■ **Task to carry out**: Copy out every line of the records where the string "cyan" occurs.

━━━━━ Raw data

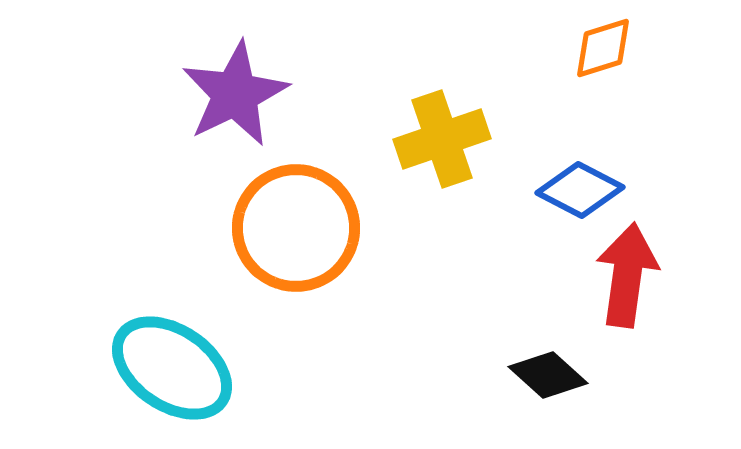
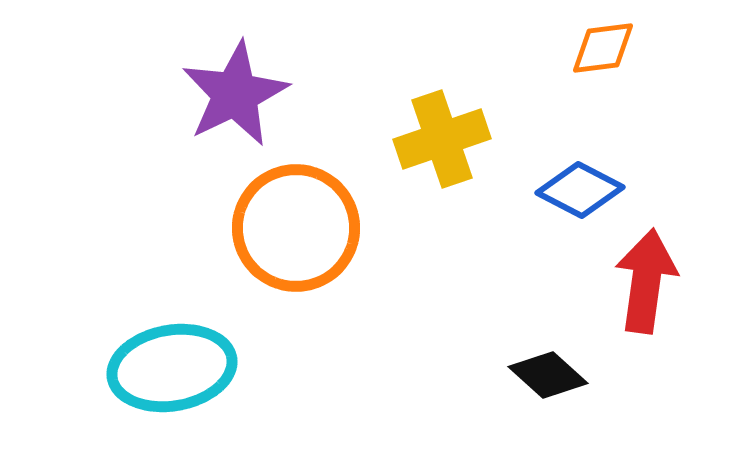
orange diamond: rotated 10 degrees clockwise
red arrow: moved 19 px right, 6 px down
cyan ellipse: rotated 44 degrees counterclockwise
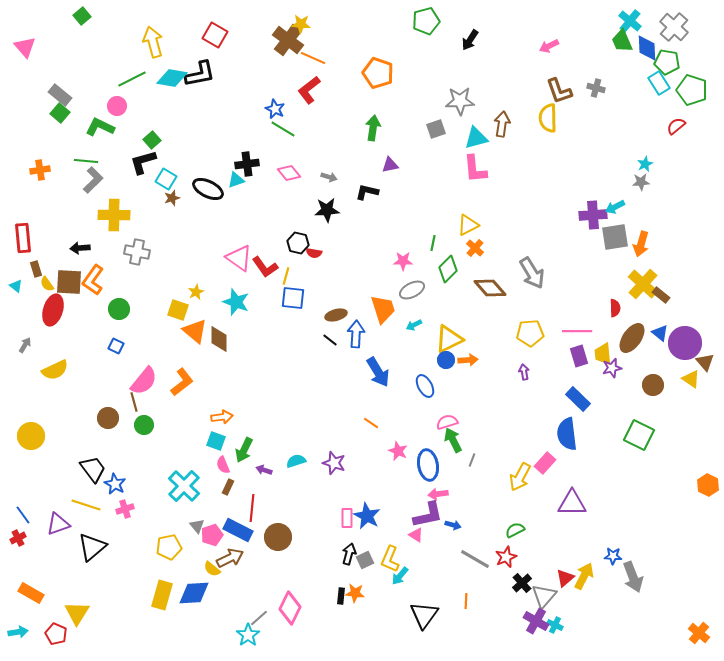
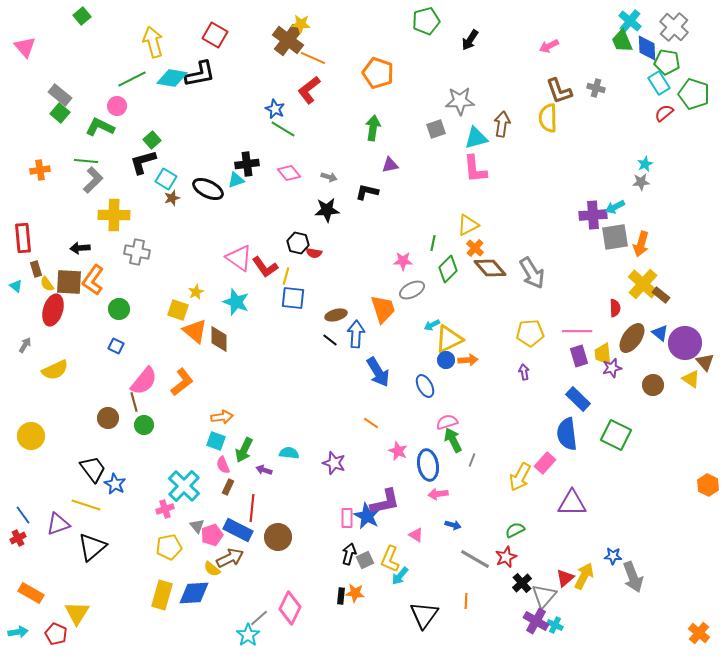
green pentagon at (692, 90): moved 2 px right, 4 px down
red semicircle at (676, 126): moved 12 px left, 13 px up
brown diamond at (490, 288): moved 20 px up
cyan arrow at (414, 325): moved 18 px right
green square at (639, 435): moved 23 px left
cyan semicircle at (296, 461): moved 7 px left, 8 px up; rotated 24 degrees clockwise
pink cross at (125, 509): moved 40 px right
purple L-shape at (428, 515): moved 43 px left, 13 px up
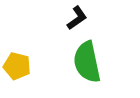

━━━━━━━━━━

■ **Written answer**:
cyan ellipse: rotated 44 degrees counterclockwise
cyan arrow at (414, 325): moved 18 px right
cyan semicircle at (296, 461): moved 7 px left, 8 px up; rotated 24 degrees clockwise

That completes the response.